- Exercise objective -
For the entries that follow, restate word for word the line containing "C2: 220nF (+3V3, DGND) -> 33nF (+3V3, DGND)", the line containing "C1: 100nF (+3V3, DGND) -> 100nF (DGND, SIG1)", and every line that lies between them.
━━━ Records shown
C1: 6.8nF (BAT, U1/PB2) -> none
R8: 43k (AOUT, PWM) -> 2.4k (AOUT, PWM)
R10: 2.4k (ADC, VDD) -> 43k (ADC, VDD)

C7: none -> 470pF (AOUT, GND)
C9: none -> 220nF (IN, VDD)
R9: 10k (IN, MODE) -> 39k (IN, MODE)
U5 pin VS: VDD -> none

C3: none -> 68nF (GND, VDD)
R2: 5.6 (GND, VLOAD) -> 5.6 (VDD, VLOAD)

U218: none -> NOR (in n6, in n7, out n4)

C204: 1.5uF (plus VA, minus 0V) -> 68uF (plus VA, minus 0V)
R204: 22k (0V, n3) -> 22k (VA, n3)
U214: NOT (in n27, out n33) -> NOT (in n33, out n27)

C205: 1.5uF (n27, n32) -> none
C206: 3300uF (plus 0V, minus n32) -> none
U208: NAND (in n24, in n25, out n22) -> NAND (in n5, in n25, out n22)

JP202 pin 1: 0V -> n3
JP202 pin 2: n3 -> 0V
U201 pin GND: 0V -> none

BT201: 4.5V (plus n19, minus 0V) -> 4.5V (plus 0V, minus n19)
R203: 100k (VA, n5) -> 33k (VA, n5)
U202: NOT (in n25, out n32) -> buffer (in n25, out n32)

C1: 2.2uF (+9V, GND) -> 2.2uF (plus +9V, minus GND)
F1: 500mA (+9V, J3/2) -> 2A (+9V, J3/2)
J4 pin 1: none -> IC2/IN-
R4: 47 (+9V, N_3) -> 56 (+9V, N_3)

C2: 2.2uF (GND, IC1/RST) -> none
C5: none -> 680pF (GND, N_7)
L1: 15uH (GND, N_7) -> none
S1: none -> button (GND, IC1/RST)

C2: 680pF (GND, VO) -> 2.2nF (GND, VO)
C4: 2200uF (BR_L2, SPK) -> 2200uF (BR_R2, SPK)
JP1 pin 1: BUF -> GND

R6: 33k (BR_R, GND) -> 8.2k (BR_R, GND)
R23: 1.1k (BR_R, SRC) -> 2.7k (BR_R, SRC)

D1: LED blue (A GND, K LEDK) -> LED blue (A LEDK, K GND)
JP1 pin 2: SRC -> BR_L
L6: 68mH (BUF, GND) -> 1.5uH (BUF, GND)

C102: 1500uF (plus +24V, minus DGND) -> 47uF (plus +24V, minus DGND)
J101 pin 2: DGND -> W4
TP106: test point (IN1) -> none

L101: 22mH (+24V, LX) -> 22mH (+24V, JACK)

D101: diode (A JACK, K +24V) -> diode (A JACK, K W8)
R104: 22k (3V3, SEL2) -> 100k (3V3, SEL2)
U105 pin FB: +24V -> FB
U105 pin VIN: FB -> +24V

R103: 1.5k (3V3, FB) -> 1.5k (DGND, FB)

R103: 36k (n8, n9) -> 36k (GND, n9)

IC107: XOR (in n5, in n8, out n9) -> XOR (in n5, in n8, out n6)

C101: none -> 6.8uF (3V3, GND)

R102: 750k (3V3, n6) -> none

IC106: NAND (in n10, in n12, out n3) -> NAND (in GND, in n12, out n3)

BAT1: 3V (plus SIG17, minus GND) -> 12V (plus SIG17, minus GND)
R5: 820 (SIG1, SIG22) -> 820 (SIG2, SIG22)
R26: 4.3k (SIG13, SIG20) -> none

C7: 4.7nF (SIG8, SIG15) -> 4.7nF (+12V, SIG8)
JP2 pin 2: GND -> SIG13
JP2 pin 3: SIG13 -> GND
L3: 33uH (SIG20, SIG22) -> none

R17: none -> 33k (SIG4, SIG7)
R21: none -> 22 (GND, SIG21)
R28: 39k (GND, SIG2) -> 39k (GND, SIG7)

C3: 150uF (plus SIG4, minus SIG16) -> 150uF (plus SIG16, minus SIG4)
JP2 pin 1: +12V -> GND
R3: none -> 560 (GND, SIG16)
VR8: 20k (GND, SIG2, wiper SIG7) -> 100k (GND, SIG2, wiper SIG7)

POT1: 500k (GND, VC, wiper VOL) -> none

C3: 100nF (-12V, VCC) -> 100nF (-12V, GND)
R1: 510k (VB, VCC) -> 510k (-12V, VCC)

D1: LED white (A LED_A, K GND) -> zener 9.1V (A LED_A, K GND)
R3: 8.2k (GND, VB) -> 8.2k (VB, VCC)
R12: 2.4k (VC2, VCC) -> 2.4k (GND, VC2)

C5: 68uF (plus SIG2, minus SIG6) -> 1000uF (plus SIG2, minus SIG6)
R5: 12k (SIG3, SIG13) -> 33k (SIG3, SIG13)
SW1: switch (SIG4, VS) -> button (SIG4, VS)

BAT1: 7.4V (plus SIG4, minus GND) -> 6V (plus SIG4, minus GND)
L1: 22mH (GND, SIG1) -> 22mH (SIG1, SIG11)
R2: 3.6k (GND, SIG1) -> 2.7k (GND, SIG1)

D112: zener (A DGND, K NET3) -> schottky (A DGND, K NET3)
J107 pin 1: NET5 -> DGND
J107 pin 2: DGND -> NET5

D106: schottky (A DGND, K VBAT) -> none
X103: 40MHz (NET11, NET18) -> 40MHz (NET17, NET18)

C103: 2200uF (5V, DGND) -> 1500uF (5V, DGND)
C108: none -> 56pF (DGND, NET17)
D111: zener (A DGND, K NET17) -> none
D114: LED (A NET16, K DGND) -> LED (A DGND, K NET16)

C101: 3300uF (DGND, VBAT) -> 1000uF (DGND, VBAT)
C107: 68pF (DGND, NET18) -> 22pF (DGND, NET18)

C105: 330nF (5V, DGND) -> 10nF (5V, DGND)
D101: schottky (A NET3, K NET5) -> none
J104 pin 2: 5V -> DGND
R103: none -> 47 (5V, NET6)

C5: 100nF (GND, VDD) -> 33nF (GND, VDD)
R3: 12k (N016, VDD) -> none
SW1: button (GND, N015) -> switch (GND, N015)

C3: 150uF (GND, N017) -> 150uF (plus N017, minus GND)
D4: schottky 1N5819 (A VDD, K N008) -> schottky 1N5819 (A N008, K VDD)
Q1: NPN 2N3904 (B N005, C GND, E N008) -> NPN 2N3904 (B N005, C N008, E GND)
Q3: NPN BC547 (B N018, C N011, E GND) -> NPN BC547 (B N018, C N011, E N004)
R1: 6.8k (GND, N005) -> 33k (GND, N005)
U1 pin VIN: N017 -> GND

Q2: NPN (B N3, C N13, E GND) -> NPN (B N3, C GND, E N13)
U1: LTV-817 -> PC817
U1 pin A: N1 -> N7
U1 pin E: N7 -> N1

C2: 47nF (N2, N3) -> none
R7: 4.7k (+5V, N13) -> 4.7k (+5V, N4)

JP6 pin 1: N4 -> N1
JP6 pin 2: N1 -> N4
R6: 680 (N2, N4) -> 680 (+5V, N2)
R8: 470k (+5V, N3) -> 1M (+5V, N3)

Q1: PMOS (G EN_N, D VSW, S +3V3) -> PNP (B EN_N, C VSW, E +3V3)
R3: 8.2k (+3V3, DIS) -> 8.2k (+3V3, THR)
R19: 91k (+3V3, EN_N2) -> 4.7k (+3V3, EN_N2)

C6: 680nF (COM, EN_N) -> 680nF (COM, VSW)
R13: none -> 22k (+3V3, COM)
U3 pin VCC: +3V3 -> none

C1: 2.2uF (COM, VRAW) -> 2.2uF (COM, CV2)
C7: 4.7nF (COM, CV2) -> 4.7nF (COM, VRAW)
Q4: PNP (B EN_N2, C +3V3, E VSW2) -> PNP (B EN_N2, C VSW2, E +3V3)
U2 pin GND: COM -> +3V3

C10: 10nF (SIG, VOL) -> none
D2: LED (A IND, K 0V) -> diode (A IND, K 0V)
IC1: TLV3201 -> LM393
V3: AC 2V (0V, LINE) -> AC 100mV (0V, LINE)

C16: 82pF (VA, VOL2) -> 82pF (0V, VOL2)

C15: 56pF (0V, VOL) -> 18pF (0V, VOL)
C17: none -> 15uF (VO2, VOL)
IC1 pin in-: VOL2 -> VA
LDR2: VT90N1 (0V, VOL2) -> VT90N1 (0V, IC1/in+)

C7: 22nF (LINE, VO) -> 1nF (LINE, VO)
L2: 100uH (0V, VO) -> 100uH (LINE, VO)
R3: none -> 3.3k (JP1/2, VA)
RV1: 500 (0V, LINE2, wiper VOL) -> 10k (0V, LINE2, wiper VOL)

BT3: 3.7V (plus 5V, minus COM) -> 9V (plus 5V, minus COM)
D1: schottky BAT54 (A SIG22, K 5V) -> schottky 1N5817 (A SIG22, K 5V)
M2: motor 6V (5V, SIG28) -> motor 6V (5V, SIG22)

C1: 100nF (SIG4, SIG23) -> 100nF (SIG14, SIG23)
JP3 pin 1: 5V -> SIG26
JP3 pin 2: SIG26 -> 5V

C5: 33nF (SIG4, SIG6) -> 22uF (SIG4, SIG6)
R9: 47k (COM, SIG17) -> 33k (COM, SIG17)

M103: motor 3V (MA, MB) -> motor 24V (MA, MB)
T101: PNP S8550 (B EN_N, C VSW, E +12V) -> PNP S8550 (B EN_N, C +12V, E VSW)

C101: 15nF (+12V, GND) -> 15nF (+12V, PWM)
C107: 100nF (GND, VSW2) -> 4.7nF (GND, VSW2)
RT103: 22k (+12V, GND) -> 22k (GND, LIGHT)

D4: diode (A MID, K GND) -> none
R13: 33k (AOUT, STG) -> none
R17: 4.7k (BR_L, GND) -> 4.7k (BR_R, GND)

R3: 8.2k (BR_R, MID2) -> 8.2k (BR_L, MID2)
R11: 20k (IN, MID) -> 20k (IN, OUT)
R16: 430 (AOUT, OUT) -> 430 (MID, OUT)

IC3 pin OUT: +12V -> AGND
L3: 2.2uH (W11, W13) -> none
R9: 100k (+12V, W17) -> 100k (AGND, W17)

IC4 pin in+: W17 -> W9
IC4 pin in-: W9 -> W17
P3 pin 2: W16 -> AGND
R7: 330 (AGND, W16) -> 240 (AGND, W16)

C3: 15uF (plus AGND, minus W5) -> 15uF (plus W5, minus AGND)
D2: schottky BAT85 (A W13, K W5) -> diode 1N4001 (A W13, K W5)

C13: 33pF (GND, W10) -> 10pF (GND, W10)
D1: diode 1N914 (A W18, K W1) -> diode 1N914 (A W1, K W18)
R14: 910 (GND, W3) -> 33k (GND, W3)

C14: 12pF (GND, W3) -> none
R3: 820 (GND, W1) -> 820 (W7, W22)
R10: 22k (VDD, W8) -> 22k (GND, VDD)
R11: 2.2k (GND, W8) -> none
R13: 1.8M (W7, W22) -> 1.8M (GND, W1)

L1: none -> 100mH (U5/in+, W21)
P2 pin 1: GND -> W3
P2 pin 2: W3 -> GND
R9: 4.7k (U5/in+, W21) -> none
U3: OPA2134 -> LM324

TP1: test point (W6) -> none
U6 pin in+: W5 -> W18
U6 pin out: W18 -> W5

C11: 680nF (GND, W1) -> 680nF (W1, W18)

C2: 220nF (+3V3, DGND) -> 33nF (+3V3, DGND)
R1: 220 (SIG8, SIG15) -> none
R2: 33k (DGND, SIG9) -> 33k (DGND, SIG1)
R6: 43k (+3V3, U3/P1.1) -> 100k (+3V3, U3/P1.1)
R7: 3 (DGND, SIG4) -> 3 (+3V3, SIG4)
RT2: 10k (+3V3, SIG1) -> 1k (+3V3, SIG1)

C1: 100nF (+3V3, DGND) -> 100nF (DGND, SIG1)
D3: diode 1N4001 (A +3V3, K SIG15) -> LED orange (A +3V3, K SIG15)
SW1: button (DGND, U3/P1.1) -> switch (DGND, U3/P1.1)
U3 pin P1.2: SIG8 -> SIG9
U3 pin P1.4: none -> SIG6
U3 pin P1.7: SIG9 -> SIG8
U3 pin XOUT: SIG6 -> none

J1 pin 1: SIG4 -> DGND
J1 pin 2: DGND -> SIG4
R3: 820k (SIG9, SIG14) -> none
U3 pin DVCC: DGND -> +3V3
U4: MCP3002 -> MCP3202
━━━━━━
- Response to this exercise -
C2: 220nF (+3V3, DGND) -> 33nF (+3V3, DGND)
R1: 220 (SIG8, SIG15) -> none
R2: 33k (DGND, SIG9) -> 33k (DGND, SIG1)
R6: 43k (+3V3, U3/P1.1) -> 100k (+3V3, U3/P1.1)
R7: 3 (DGND, SIG4) -> 3 (+3V3, SIG4)
RT2: 10k (+3V3, SIG1) -> 1k (+3V3, SIG1)

C1: 100nF (+3V3, DGND) -> 100nF (DGND, SIG1)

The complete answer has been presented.